[Start of section]

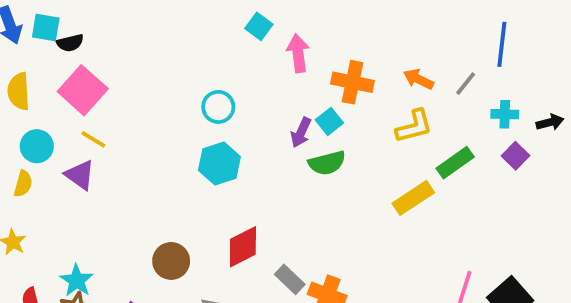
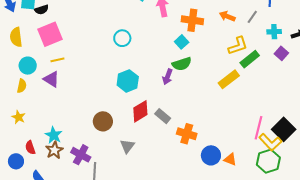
pink square: (83, 90) -> (50, 34), turned 30
yellow L-shape: (414, 126) -> (238, 46), moved
purple arrow: (301, 132) -> (167, 77), moved
yellow line: (93, 139) -> (57, 60), turned -40
cyan hexagon: (219, 164) -> (128, 81), moved
gray rectangle: (290, 279) -> (163, 116), moved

[End of section]

Task to complete: What you output must match the data exactly, apart from the pictures, which are left out.

Response box:
pink square: (83, 90) -> (50, 34), turned 30
yellow L-shape: (414, 126) -> (238, 46), moved
purple arrow: (301, 132) -> (167, 77), moved
yellow line: (93, 139) -> (57, 60), turned -40
cyan hexagon: (219, 164) -> (128, 81), moved
gray rectangle: (290, 279) -> (163, 116), moved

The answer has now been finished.